◆ **MATERIAL TO PROCESS**:

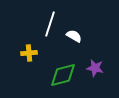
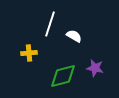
green diamond: moved 1 px down
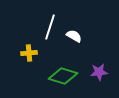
white line: moved 3 px down
purple star: moved 4 px right, 4 px down; rotated 18 degrees counterclockwise
green diamond: rotated 32 degrees clockwise
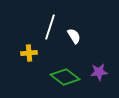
white semicircle: rotated 28 degrees clockwise
green diamond: moved 2 px right, 1 px down; rotated 20 degrees clockwise
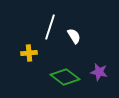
purple star: rotated 18 degrees clockwise
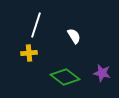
white line: moved 14 px left, 2 px up
purple star: moved 3 px right, 1 px down
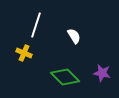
yellow cross: moved 5 px left; rotated 28 degrees clockwise
green diamond: rotated 8 degrees clockwise
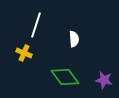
white semicircle: moved 3 px down; rotated 28 degrees clockwise
purple star: moved 2 px right, 7 px down
green diamond: rotated 8 degrees clockwise
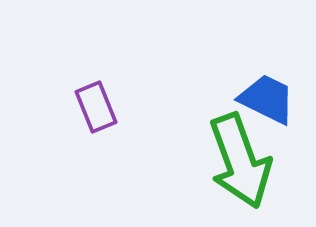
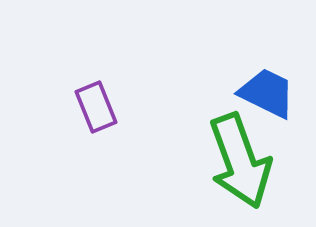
blue trapezoid: moved 6 px up
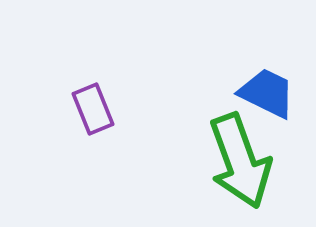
purple rectangle: moved 3 px left, 2 px down
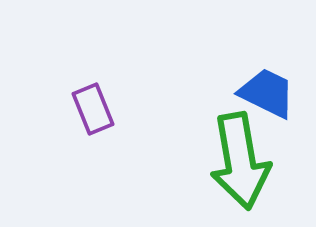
green arrow: rotated 10 degrees clockwise
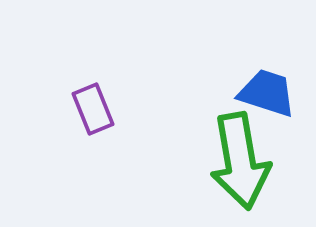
blue trapezoid: rotated 8 degrees counterclockwise
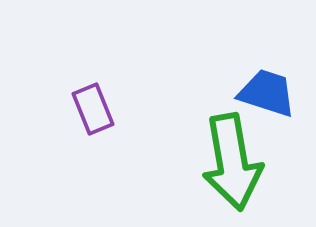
green arrow: moved 8 px left, 1 px down
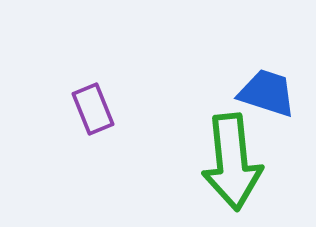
green arrow: rotated 4 degrees clockwise
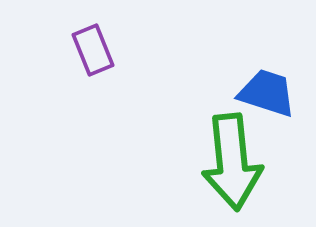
purple rectangle: moved 59 px up
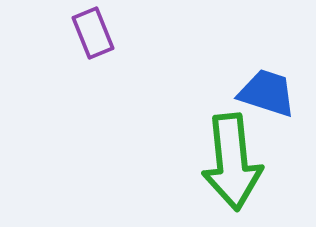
purple rectangle: moved 17 px up
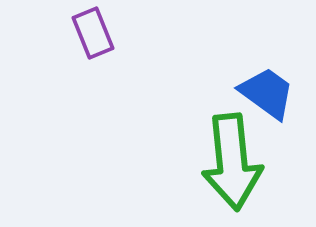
blue trapezoid: rotated 18 degrees clockwise
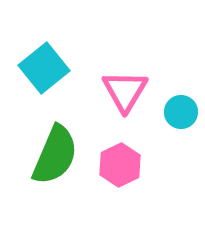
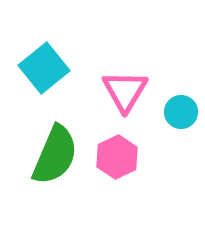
pink hexagon: moved 3 px left, 8 px up
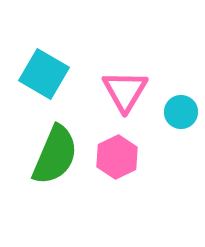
cyan square: moved 6 px down; rotated 21 degrees counterclockwise
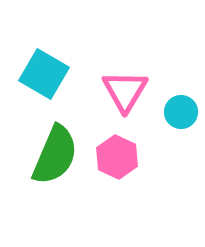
pink hexagon: rotated 9 degrees counterclockwise
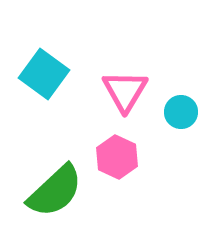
cyan square: rotated 6 degrees clockwise
green semicircle: moved 36 px down; rotated 24 degrees clockwise
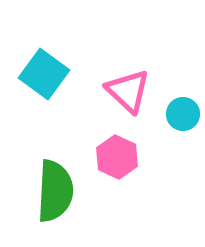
pink triangle: moved 3 px right; rotated 18 degrees counterclockwise
cyan circle: moved 2 px right, 2 px down
green semicircle: rotated 44 degrees counterclockwise
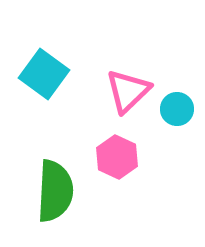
pink triangle: rotated 33 degrees clockwise
cyan circle: moved 6 px left, 5 px up
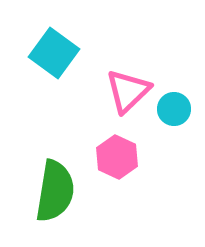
cyan square: moved 10 px right, 21 px up
cyan circle: moved 3 px left
green semicircle: rotated 6 degrees clockwise
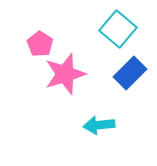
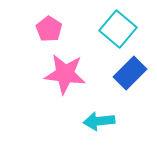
pink pentagon: moved 9 px right, 15 px up
pink star: rotated 24 degrees clockwise
cyan arrow: moved 4 px up
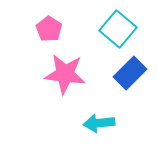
cyan arrow: moved 2 px down
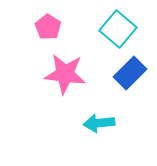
pink pentagon: moved 1 px left, 2 px up
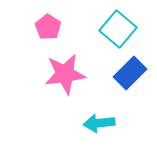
pink star: rotated 15 degrees counterclockwise
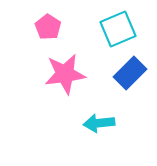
cyan square: rotated 27 degrees clockwise
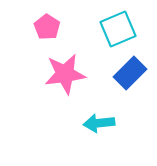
pink pentagon: moved 1 px left
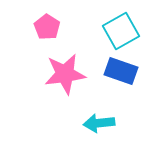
cyan square: moved 3 px right, 2 px down; rotated 6 degrees counterclockwise
blue rectangle: moved 9 px left, 2 px up; rotated 64 degrees clockwise
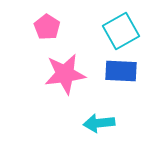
blue rectangle: rotated 16 degrees counterclockwise
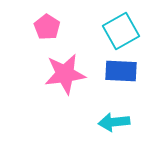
cyan arrow: moved 15 px right, 1 px up
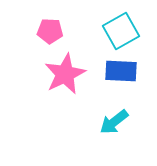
pink pentagon: moved 3 px right, 4 px down; rotated 30 degrees counterclockwise
pink star: rotated 18 degrees counterclockwise
cyan arrow: rotated 32 degrees counterclockwise
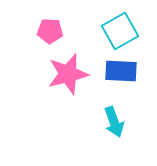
cyan square: moved 1 px left
pink star: moved 3 px right; rotated 12 degrees clockwise
cyan arrow: rotated 72 degrees counterclockwise
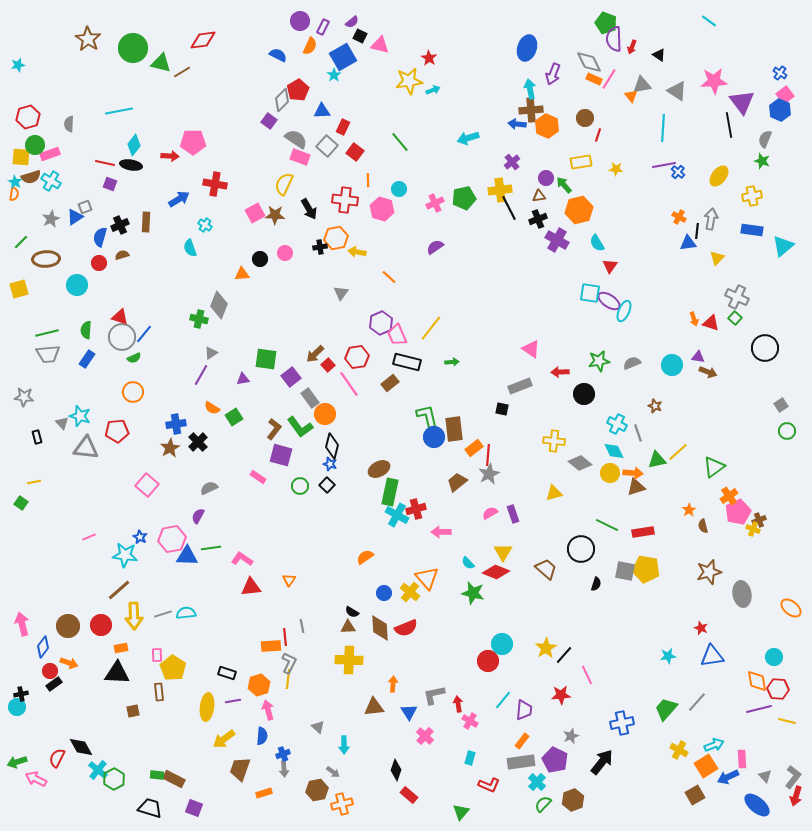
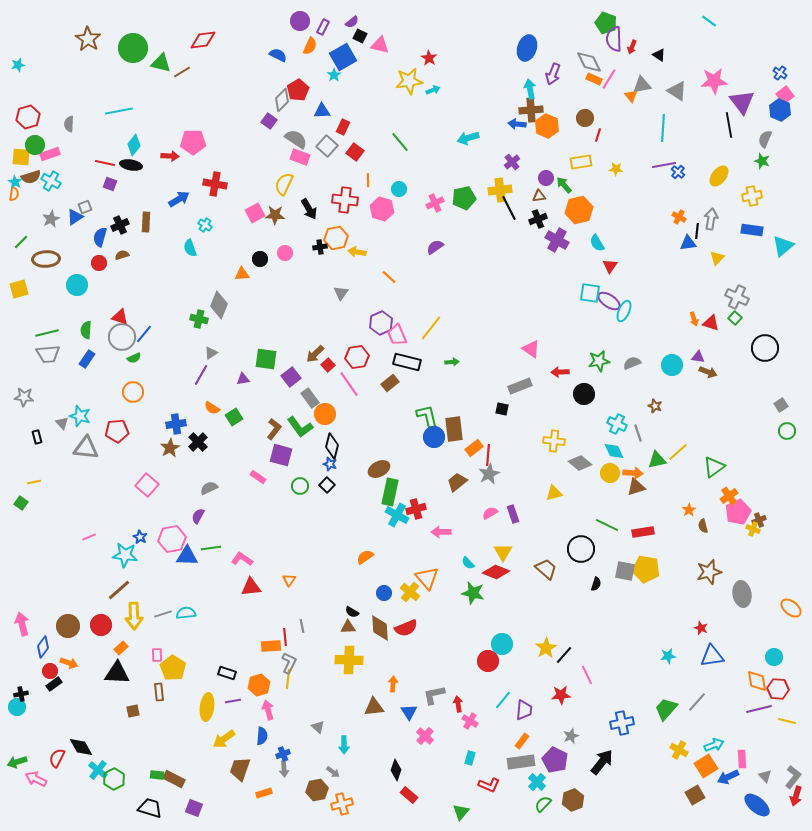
orange rectangle at (121, 648): rotated 32 degrees counterclockwise
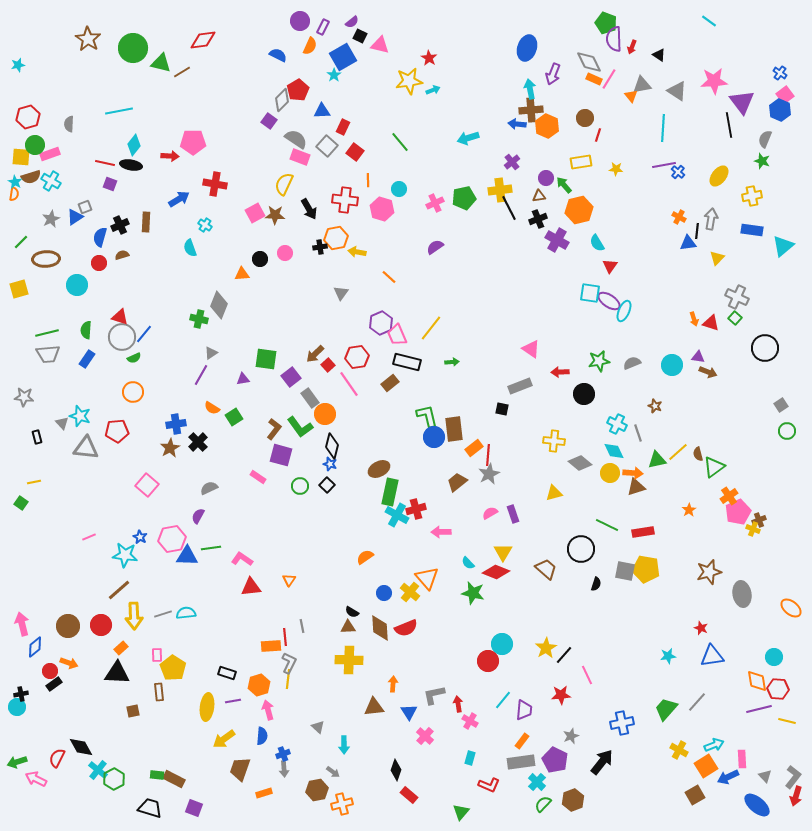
brown semicircle at (703, 526): moved 5 px left, 72 px up
blue diamond at (43, 647): moved 8 px left; rotated 15 degrees clockwise
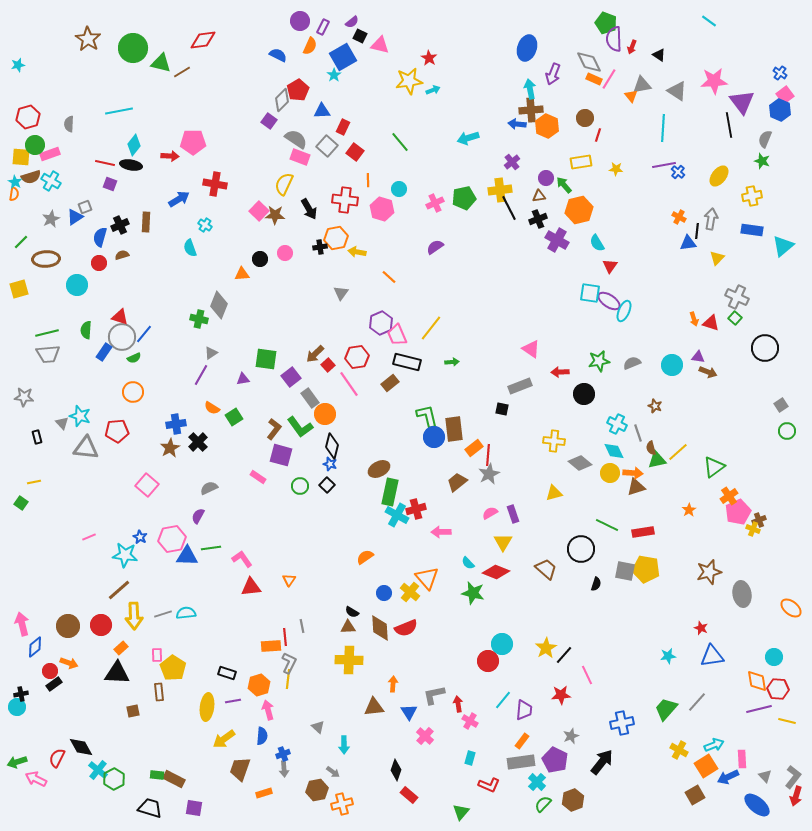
pink square at (255, 213): moved 4 px right, 2 px up; rotated 18 degrees counterclockwise
blue rectangle at (87, 359): moved 17 px right, 7 px up
brown semicircle at (698, 454): moved 47 px left, 6 px up
yellow triangle at (503, 552): moved 10 px up
pink L-shape at (242, 559): rotated 20 degrees clockwise
purple square at (194, 808): rotated 12 degrees counterclockwise
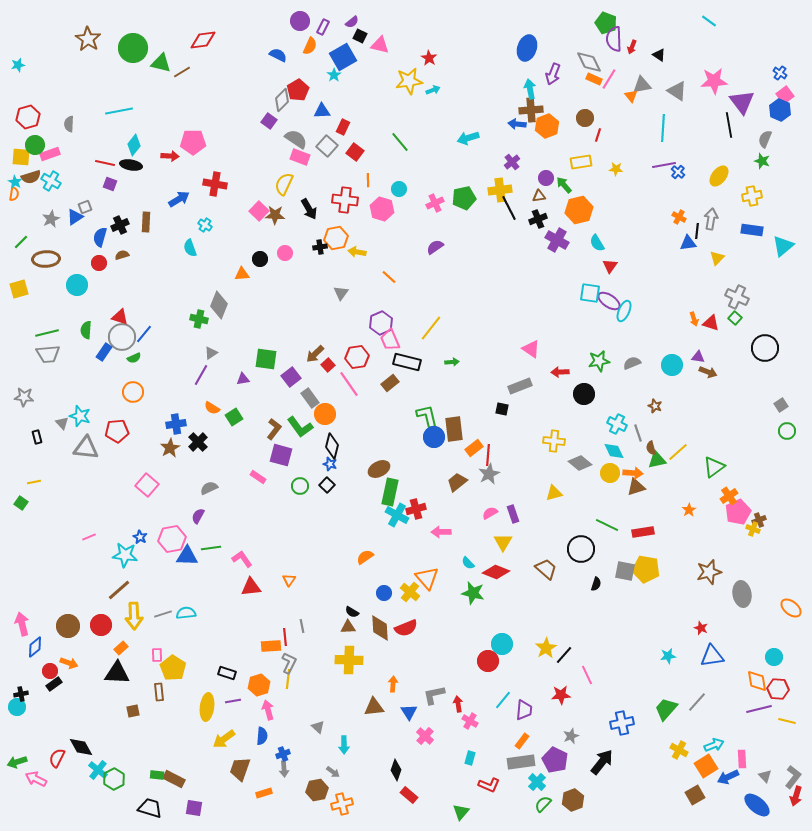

◆ **WHAT TO DO**: Could you extract every line of the records above word for word, leaving the pictures out?

◆ **FULL OUTPUT**:
green diamond: moved 1 px down
white line: moved 3 px down
purple star: moved 4 px right, 4 px down; rotated 18 degrees counterclockwise
green diamond: rotated 32 degrees clockwise
white semicircle: rotated 28 degrees clockwise
green diamond: moved 2 px right, 1 px down; rotated 20 degrees clockwise
purple star: rotated 18 degrees clockwise
white line: moved 14 px left, 2 px up
purple star: moved 3 px right, 1 px down
yellow cross: moved 5 px left; rotated 28 degrees clockwise
green diamond: rotated 8 degrees clockwise
white semicircle: moved 3 px down; rotated 28 degrees clockwise
purple star: moved 2 px right, 7 px down
green diamond: rotated 8 degrees clockwise
blue trapezoid: moved 6 px up
purple rectangle: moved 3 px left, 2 px down
green arrow: rotated 10 degrees clockwise
blue trapezoid: rotated 8 degrees counterclockwise
green arrow: moved 8 px left, 1 px down
green arrow: rotated 4 degrees clockwise
purple rectangle: moved 59 px up
purple rectangle: moved 17 px up
blue trapezoid: rotated 18 degrees clockwise
pink hexagon: moved 3 px left, 8 px up
cyan square: moved 6 px down; rotated 21 degrees counterclockwise
pink hexagon: rotated 9 degrees counterclockwise
cyan square: rotated 6 degrees clockwise
green semicircle: moved 36 px down; rotated 24 degrees clockwise
pink triangle: moved 3 px right; rotated 18 degrees counterclockwise
cyan circle: moved 2 px right, 2 px down
green semicircle: rotated 44 degrees counterclockwise
pink triangle: rotated 33 degrees clockwise
cyan circle: moved 6 px left, 5 px up
cyan square: moved 10 px right, 21 px up
cyan circle: moved 3 px left
green semicircle: rotated 6 degrees clockwise
pink pentagon: moved 9 px right, 15 px up
pink star: rotated 24 degrees clockwise
cyan arrow: moved 4 px up
cyan arrow: moved 2 px down
pink pentagon: moved 1 px left, 2 px up
pink star: rotated 15 degrees counterclockwise
cyan square: rotated 27 degrees clockwise
pink pentagon: moved 1 px left
cyan square: moved 3 px right, 2 px down; rotated 6 degrees counterclockwise
blue rectangle: moved 9 px left, 2 px up; rotated 64 degrees clockwise
blue rectangle: rotated 16 degrees counterclockwise
cyan arrow: moved 15 px right, 1 px up
pink pentagon: moved 3 px right, 4 px down; rotated 30 degrees counterclockwise
pink star: rotated 18 degrees counterclockwise
cyan arrow: rotated 32 degrees counterclockwise
cyan square: moved 1 px left
pink star: moved 3 px right; rotated 12 degrees clockwise
cyan arrow: rotated 72 degrees counterclockwise
orange rectangle at (121, 648): rotated 32 degrees counterclockwise
brown semicircle at (703, 526): moved 5 px left, 72 px up
blue diamond at (43, 647): moved 8 px left; rotated 15 degrees clockwise
pink square at (255, 213): moved 4 px right, 2 px up; rotated 18 degrees counterclockwise
blue rectangle at (87, 359): moved 17 px right, 7 px up
brown semicircle at (698, 454): moved 47 px left, 6 px up
yellow triangle at (503, 552): moved 10 px up
pink L-shape at (242, 559): rotated 20 degrees clockwise
purple square at (194, 808): rotated 12 degrees counterclockwise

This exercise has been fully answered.